## Work instructions
Keep each entry exactly as written when you repeat it, and skip the images.

[Source data]
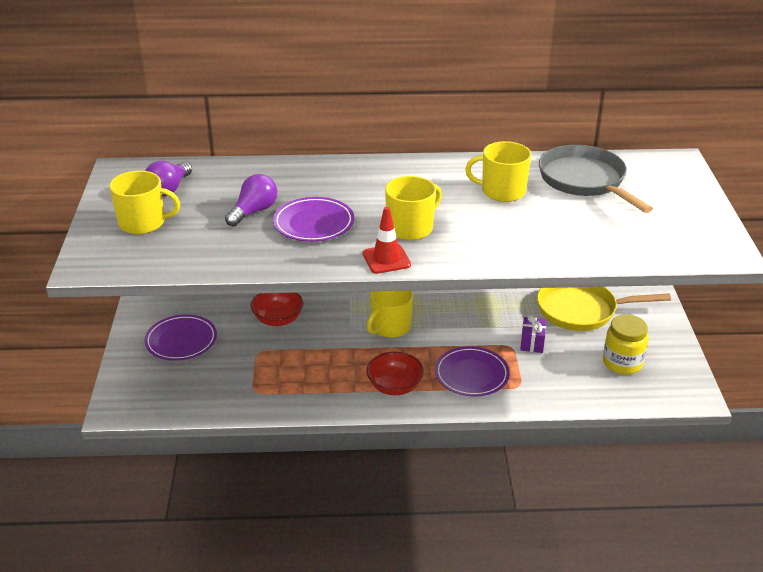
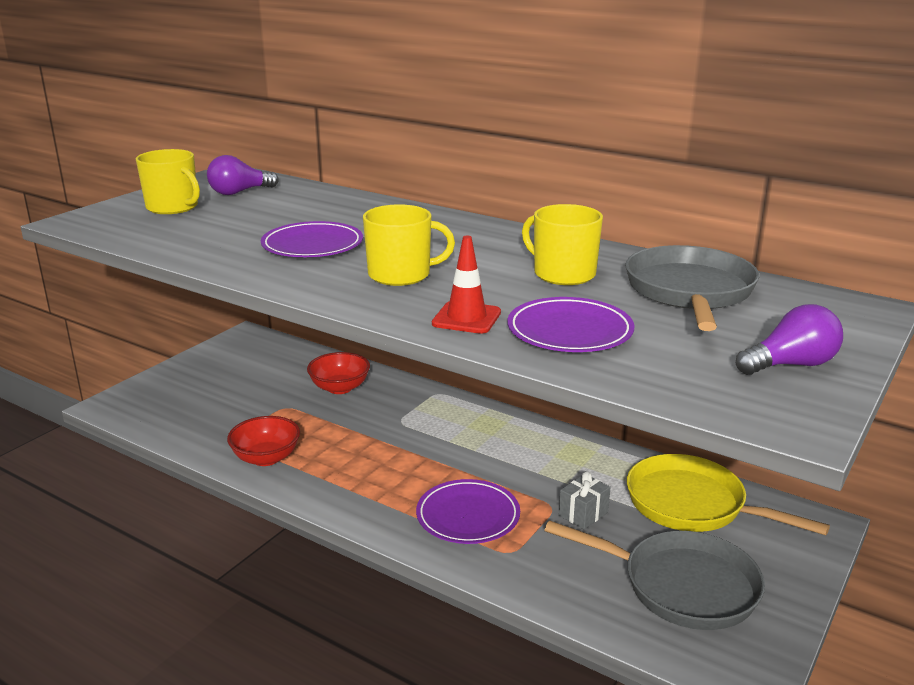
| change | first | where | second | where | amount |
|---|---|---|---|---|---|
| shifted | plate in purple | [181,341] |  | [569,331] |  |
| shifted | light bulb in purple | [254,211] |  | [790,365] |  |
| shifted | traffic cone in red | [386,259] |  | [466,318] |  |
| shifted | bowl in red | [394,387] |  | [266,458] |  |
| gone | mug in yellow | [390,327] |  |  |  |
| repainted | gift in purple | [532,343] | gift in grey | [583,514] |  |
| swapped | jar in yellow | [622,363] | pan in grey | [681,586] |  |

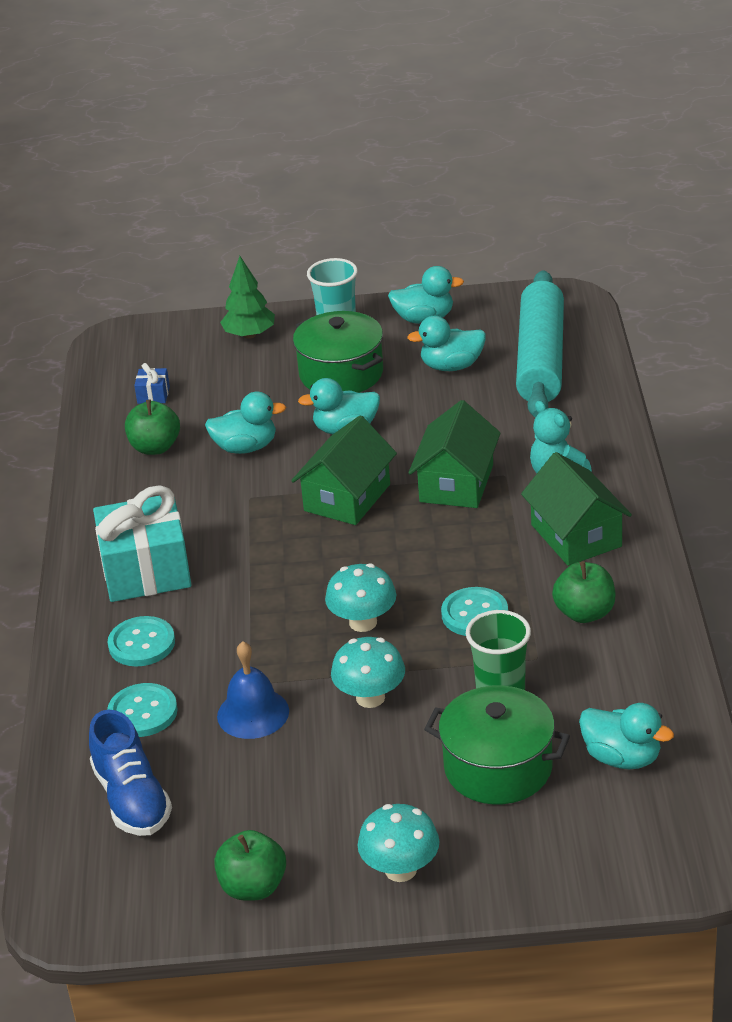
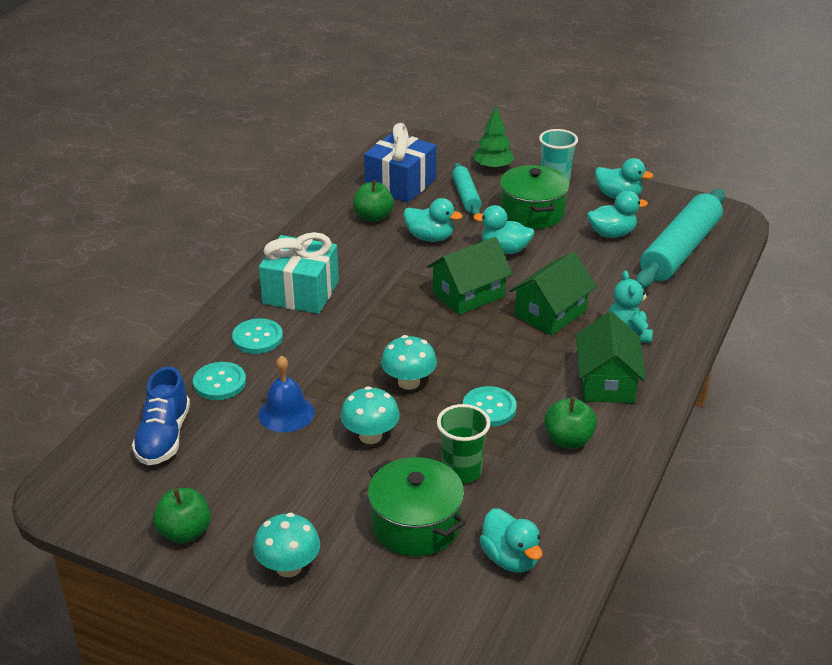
| change | first | where | second | where | amount |
|---|---|---|---|---|---|
| scaled | gift in blue | [153,395] |  | [400,184] | x2.44 |
| rotated | duck in turquoise | [451,366] |  | [612,233] | 150 degrees clockwise |
| new |  |  | rolling pin in turquoise | [466,196] |  |

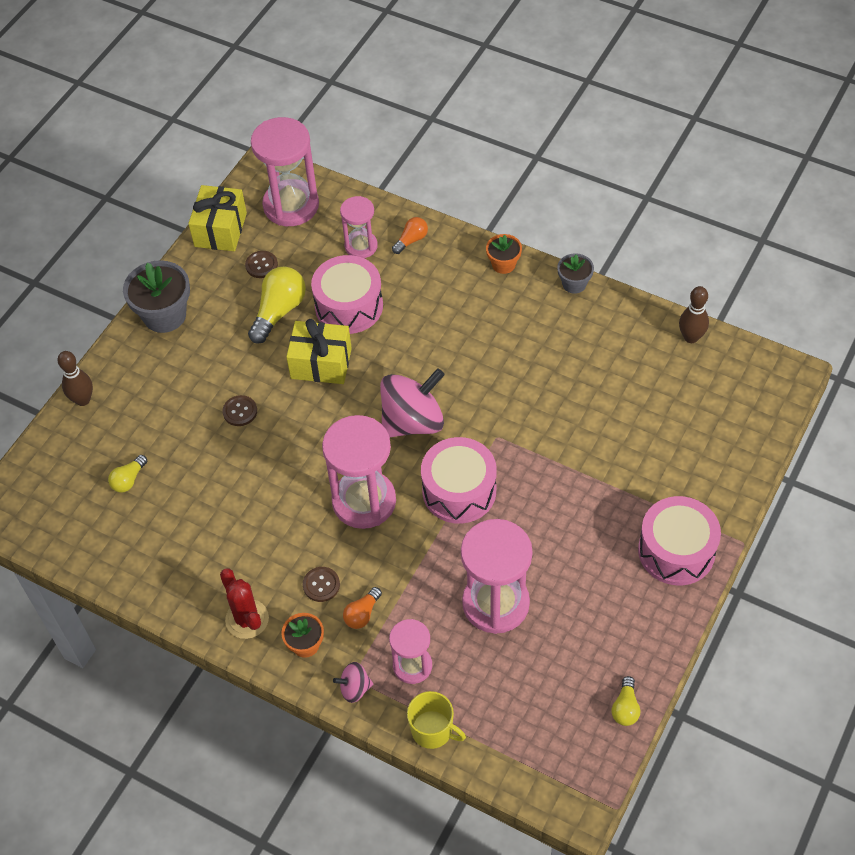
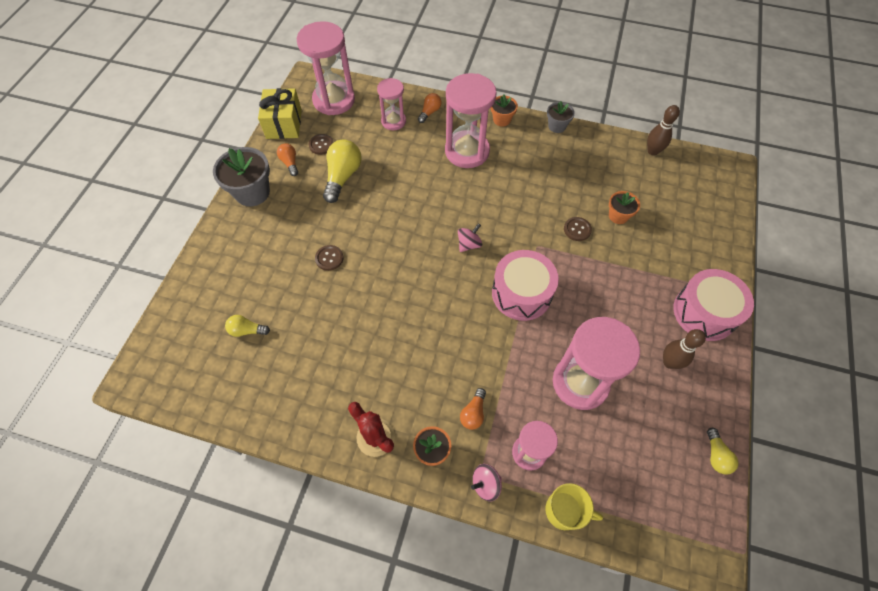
| change | first | where | second | where | amount |
|---|---|---|---|---|---|
| shifted | bowling pin in brown | [83,400] |  | [669,362] |  |
| rotated | light bulb in yellow | [129,480] |  | [247,330] | 75 degrees clockwise |
| gone | gift in yellow | [321,363] |  |  |  |
| shifted | button in brown | [321,585] |  | [577,229] |  |
| gone | drum in pink | [349,306] |  |  |  |
| shifted | hourglass in pink | [364,501] |  | [467,151] |  |
| scaled | spinning top in pink | [412,421] |  | [469,244] | x0.47 |
| new |  |  | light bulb in orange | [290,163] |  |
| new |  |  | flower pot in orange | [618,216] |  |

## Answer space
| change | first | where | second | where | amount |
|---|---|---|---|---|---|
| shifted | plate in purple | [181,341] |  | [569,331] |  |
| shifted | light bulb in purple | [254,211] |  | [790,365] |  |
| shifted | traffic cone in red | [386,259] |  | [466,318] |  |
| shifted | bowl in red | [394,387] |  | [266,458] |  |
| gone | mug in yellow | [390,327] |  |  |  |
| repainted | gift in purple | [532,343] | gift in grey | [583,514] |  |
| swapped | jar in yellow | [622,363] | pan in grey | [681,586] |  |

| change | first | where | second | where | amount |
|---|---|---|---|---|---|
| scaled | gift in blue | [153,395] |  | [400,184] | x2.44 |
| rotated | duck in turquoise | [451,366] |  | [612,233] | 150 degrees clockwise |
| new |  |  | rolling pin in turquoise | [466,196] |  |

| change | first | where | second | where | amount |
|---|---|---|---|---|---|
| shifted | bowling pin in brown | [83,400] |  | [669,362] |  |
| rotated | light bulb in yellow | [129,480] |  | [247,330] | 75 degrees clockwise |
| gone | gift in yellow | [321,363] |  |  |  |
| shifted | button in brown | [321,585] |  | [577,229] |  |
| gone | drum in pink | [349,306] |  |  |  |
| shifted | hourglass in pink | [364,501] |  | [467,151] |  |
| scaled | spinning top in pink | [412,421] |  | [469,244] | x0.47 |
| new |  |  | light bulb in orange | [290,163] |  |
| new |  |  | flower pot in orange | [618,216] |  |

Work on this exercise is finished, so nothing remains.